• EXERCISE DESCRIPTION
The records are to be repeated in full, with the images removed.

(MATERIAL SHOWN Opens)

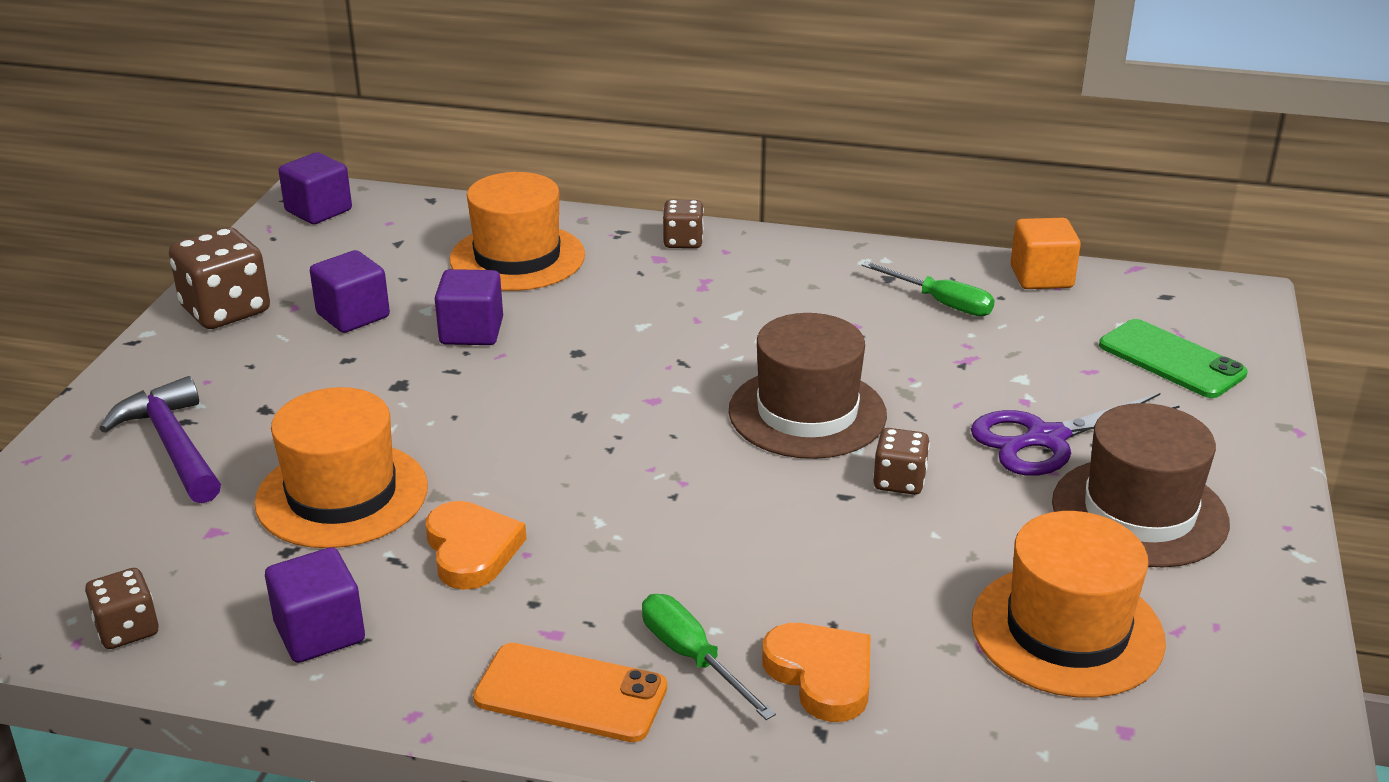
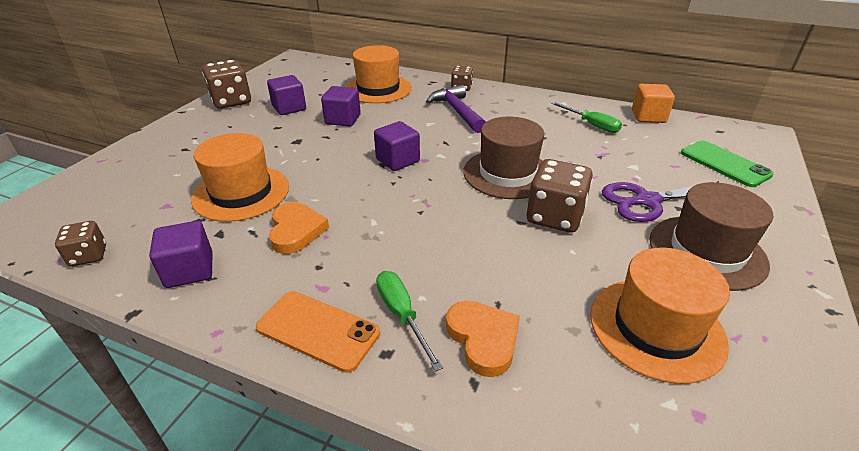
camera: 10 degrees right, 5 degrees up
purple hammer [99,376,221,503] -> purple hammer moved to [426,85,486,133]
purple cube [278,152,352,224] -> purple cube moved to [374,121,420,171]
brown dice [873,428,930,495] -> brown dice [527,159,593,233], size x1.75

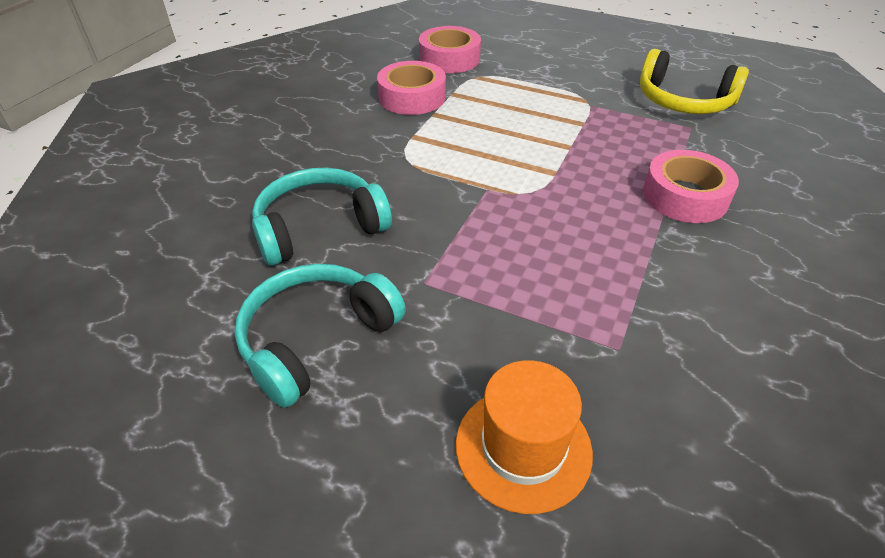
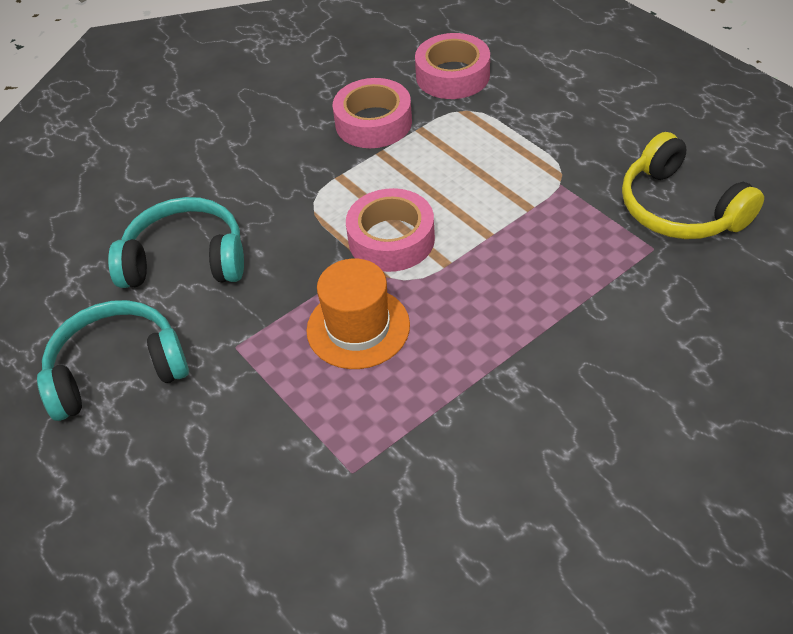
camera: 30 degrees right, 5 degrees up
orange hat [456,360,593,514] -> orange hat moved to [306,259,410,369]
pink tape [643,150,739,223] -> pink tape moved to [346,188,435,272]

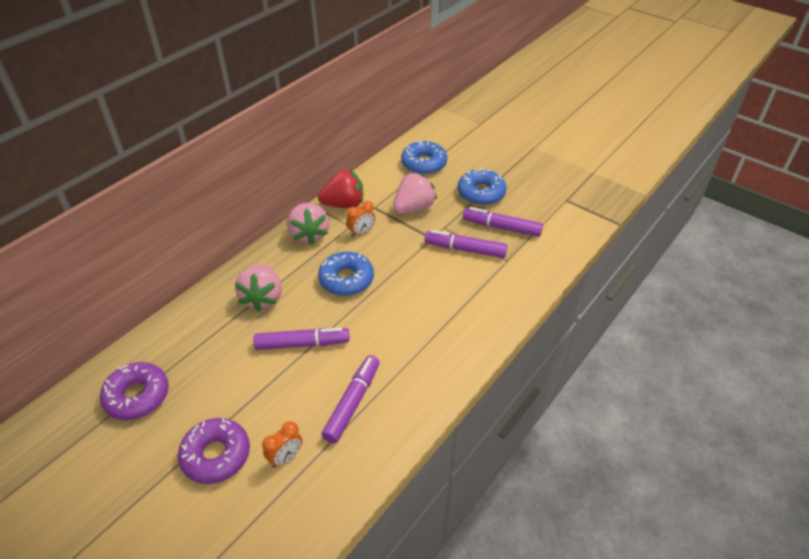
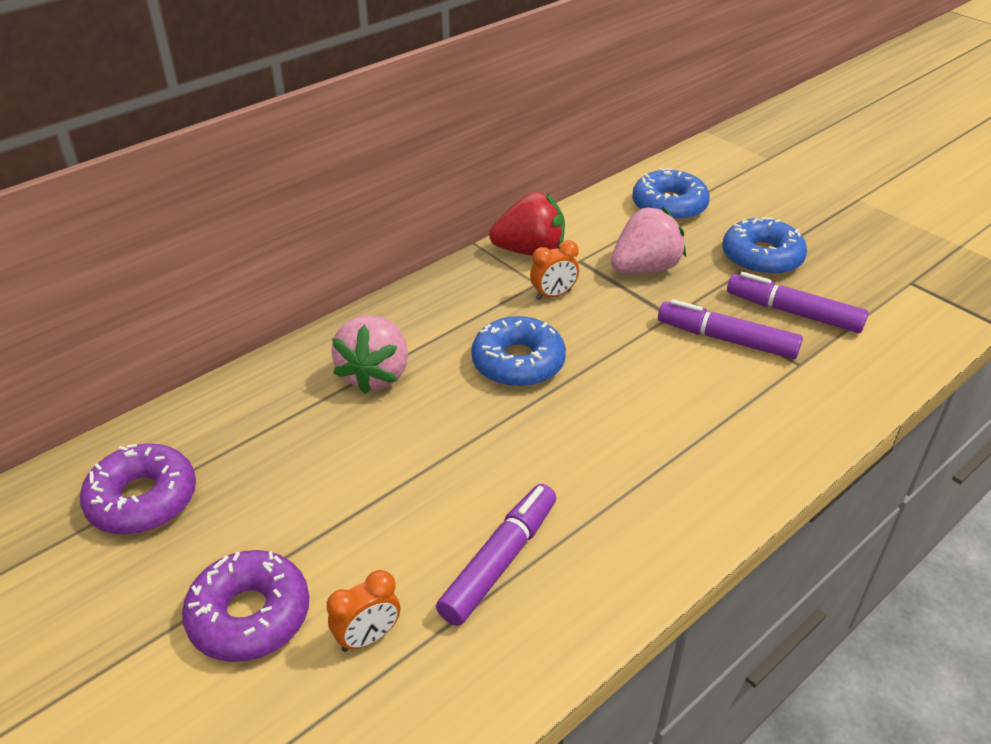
camera: 10 degrees right, 5 degrees down
purple marker [253,327,350,350] -> none
pink strawberry [287,203,329,245] -> none

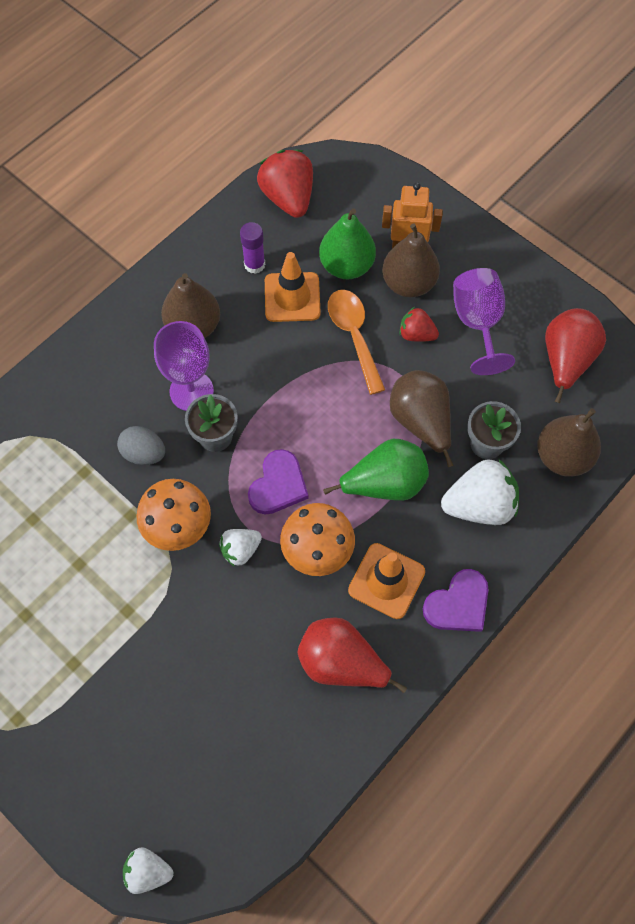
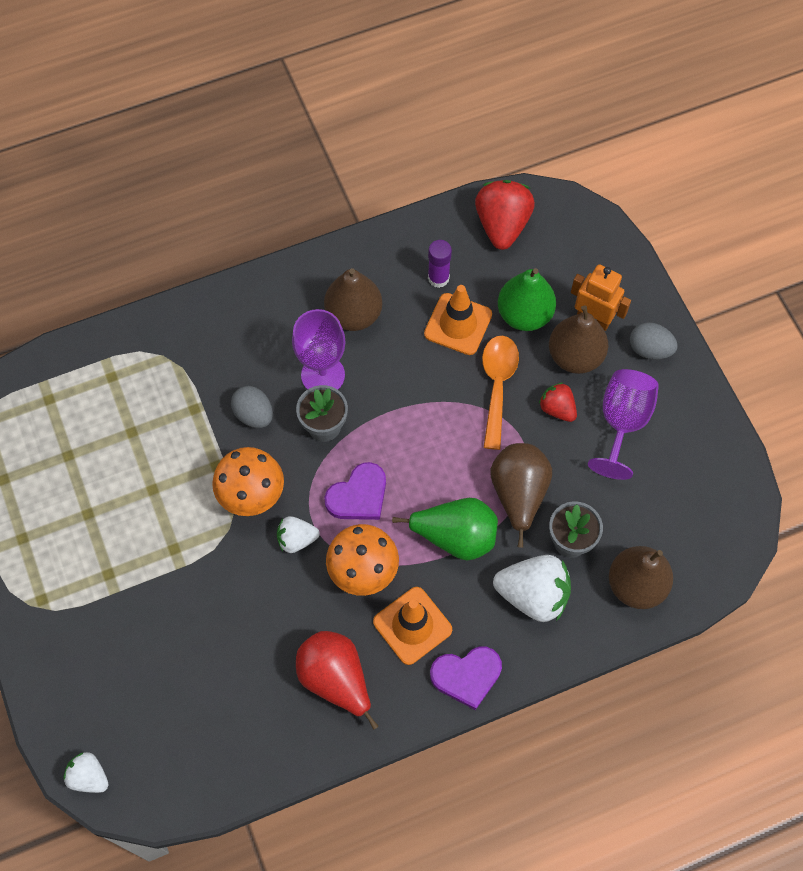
camera: 25 degrees right, 0 degrees up
red pear [545,308,606,403] -> none
none -> grey egg [630,322,678,360]

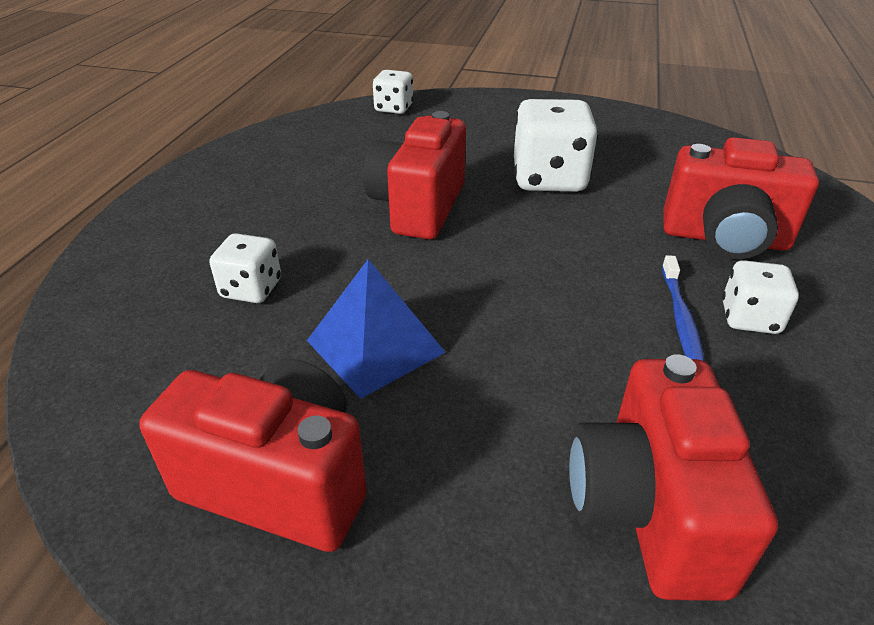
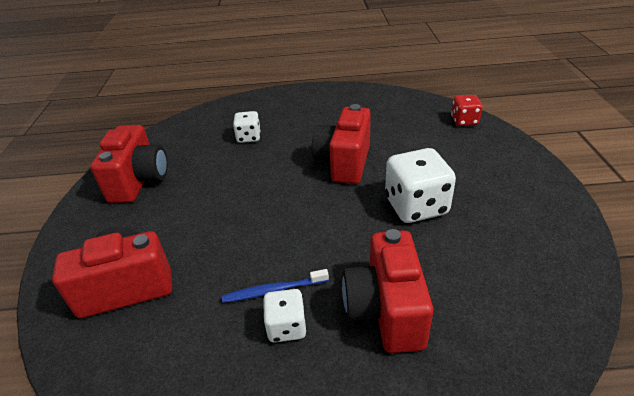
camera: 75 degrees right, 0 degrees up
blue pyramid [307,259,446,399] -> none
red camera [363,111,466,240] -> red camera turned 75 degrees counterclockwise [312,104,371,184]
white dice [373,70,413,114] -> red dice [451,95,483,126]

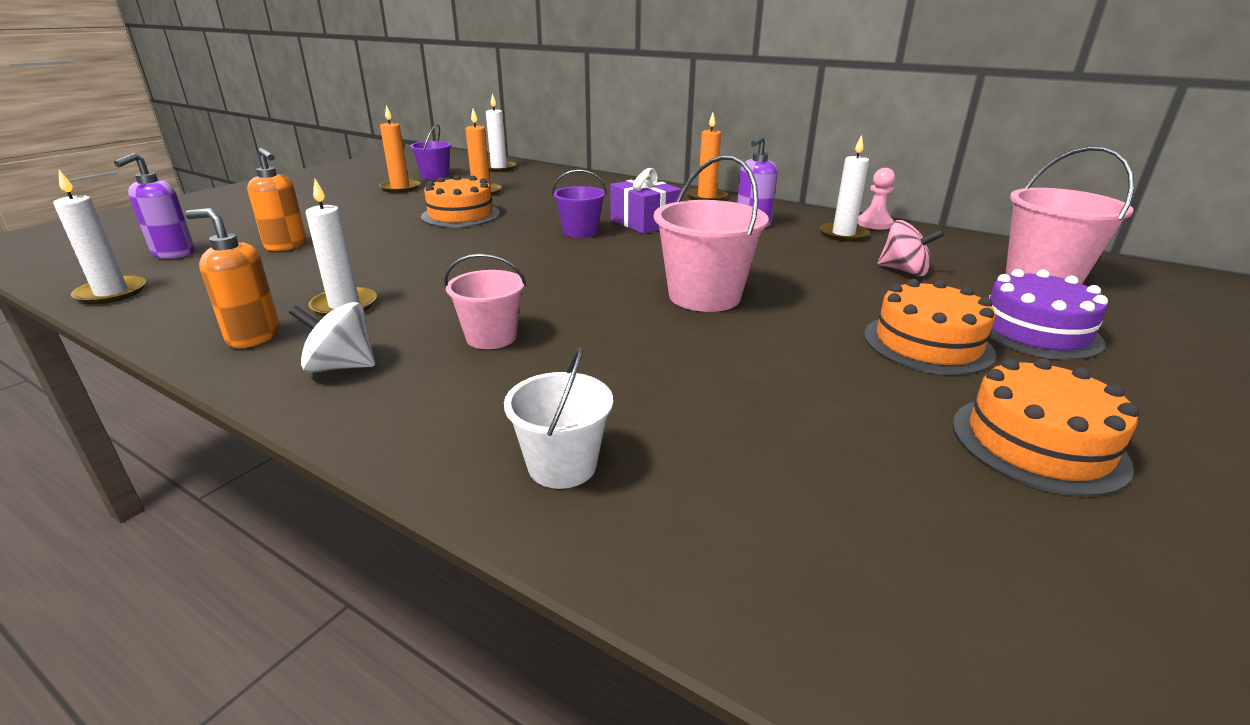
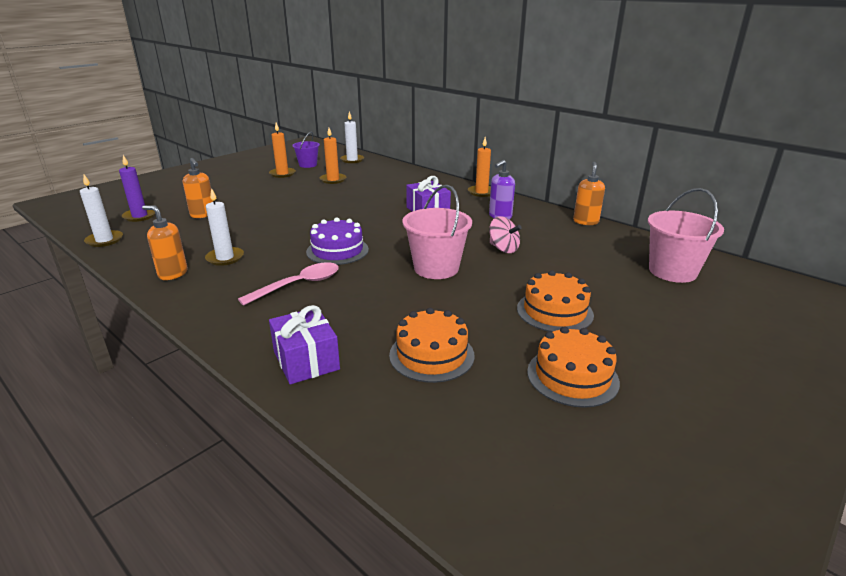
camera: 10 degrees right, 0 degrees up
purple soap dispenser [114,153,195,259] -> purple candle [119,155,155,222]
white spinning top [289,302,375,373] -> none
orange cake [421,175,500,228] -> orange cake moved to [389,308,475,383]
pink bucket [444,254,526,349] -> pink spoon [238,262,339,306]
white bucket [504,347,613,489] -> purple gift [269,305,340,384]
purple bucket [552,169,607,238] -> none
white candle [819,135,870,242] -> none
pink pawn [857,168,895,230] -> orange soap dispenser [573,162,605,225]
pink spinning top [878,220,944,276] -> pink spinning top moved to [489,216,521,253]
purple cake [989,269,1108,360] -> purple cake moved to [306,217,369,265]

(MATERIAL SHOWN Closes)

• ANSWER SPACE
camera: 10 degrees right, 5 degrees up
purple hammer [99,376,221,503] -> purple hammer moved to [426,85,486,133]
purple cube [278,152,352,224] -> purple cube moved to [374,121,420,171]
brown dice [873,428,930,495] -> brown dice [527,159,593,233], size x1.75

camera: 30 degrees right, 5 degrees up
orange hat [456,360,593,514] -> orange hat moved to [306,259,410,369]
pink tape [643,150,739,223] -> pink tape moved to [346,188,435,272]

camera: 10 degrees right, 5 degrees down
purple marker [253,327,350,350] -> none
pink strawberry [287,203,329,245] -> none

camera: 25 degrees right, 0 degrees up
red pear [545,308,606,403] -> none
none -> grey egg [630,322,678,360]

camera: 75 degrees right, 0 degrees up
blue pyramid [307,259,446,399] -> none
red camera [363,111,466,240] -> red camera turned 75 degrees counterclockwise [312,104,371,184]
white dice [373,70,413,114] -> red dice [451,95,483,126]

camera: 10 degrees right, 0 degrees up
purple soap dispenser [114,153,195,259] -> purple candle [119,155,155,222]
white spinning top [289,302,375,373] -> none
orange cake [421,175,500,228] -> orange cake moved to [389,308,475,383]
pink bucket [444,254,526,349] -> pink spoon [238,262,339,306]
white bucket [504,347,613,489] -> purple gift [269,305,340,384]
purple bucket [552,169,607,238] -> none
white candle [819,135,870,242] -> none
pink pawn [857,168,895,230] -> orange soap dispenser [573,162,605,225]
pink spinning top [878,220,944,276] -> pink spinning top moved to [489,216,521,253]
purple cake [989,269,1108,360] -> purple cake moved to [306,217,369,265]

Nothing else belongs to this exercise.